— start of ENTRIES SUPPLIED —

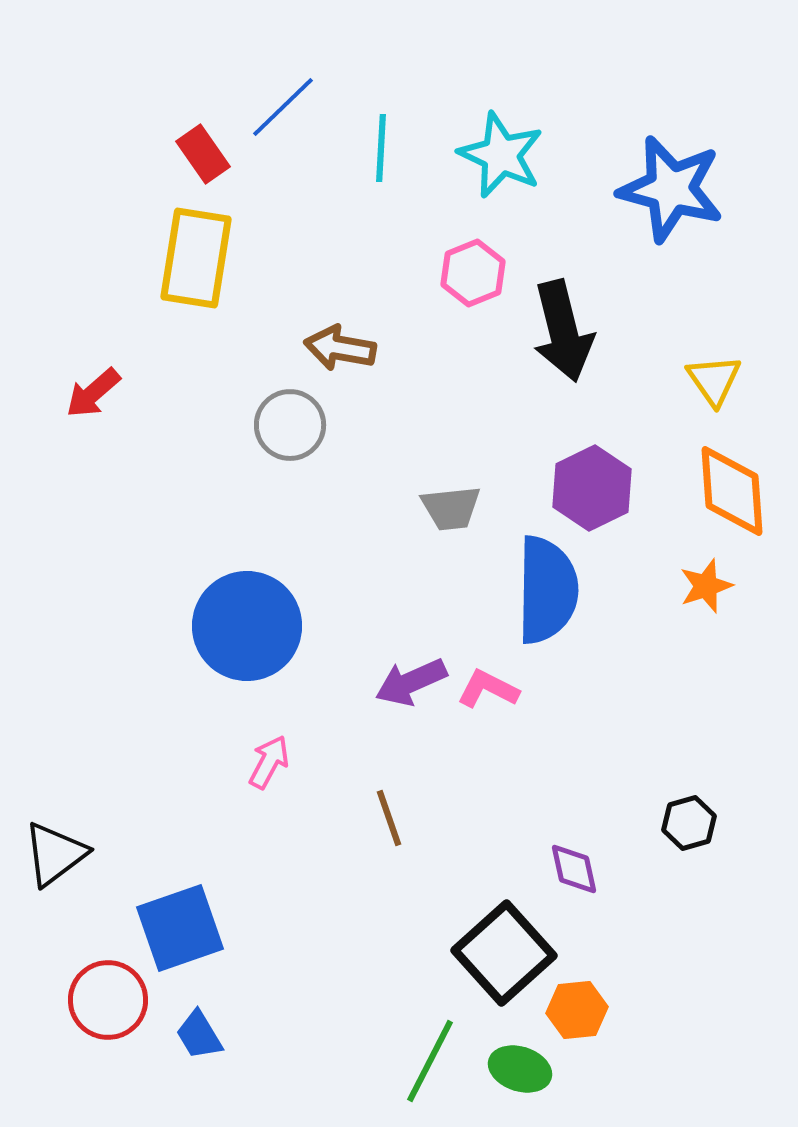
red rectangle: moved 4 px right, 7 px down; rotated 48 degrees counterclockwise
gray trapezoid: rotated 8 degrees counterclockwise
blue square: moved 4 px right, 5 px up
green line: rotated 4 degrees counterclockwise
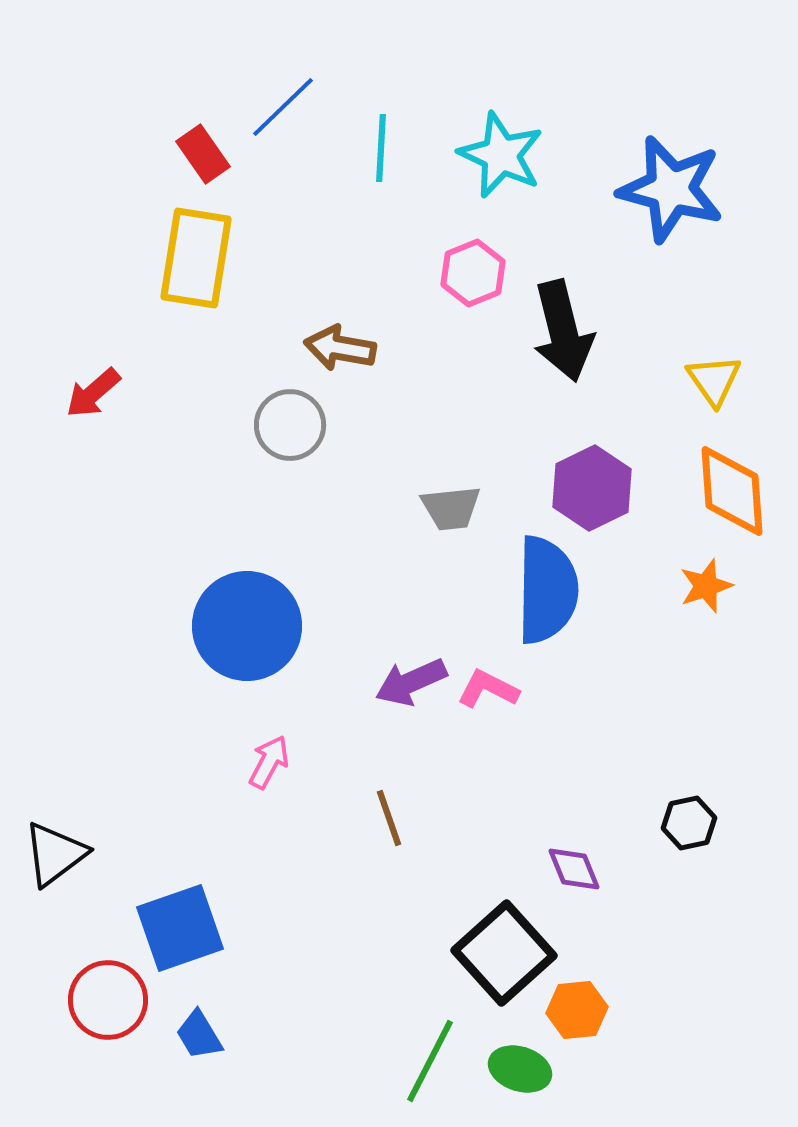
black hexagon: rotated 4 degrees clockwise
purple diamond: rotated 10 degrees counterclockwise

— end of ENTRIES SUPPLIED —

▶ [REQUIRED WORK]: Reproduce every line of the data above word for word, omitting the pictures.

▶ [TASK OUTPUT]:
red rectangle: moved 4 px right, 7 px down; rotated 48 degrees counterclockwise
gray trapezoid: rotated 8 degrees counterclockwise
blue square: moved 4 px right, 5 px up
green line: rotated 4 degrees counterclockwise
black hexagon: rotated 4 degrees clockwise
purple diamond: rotated 10 degrees counterclockwise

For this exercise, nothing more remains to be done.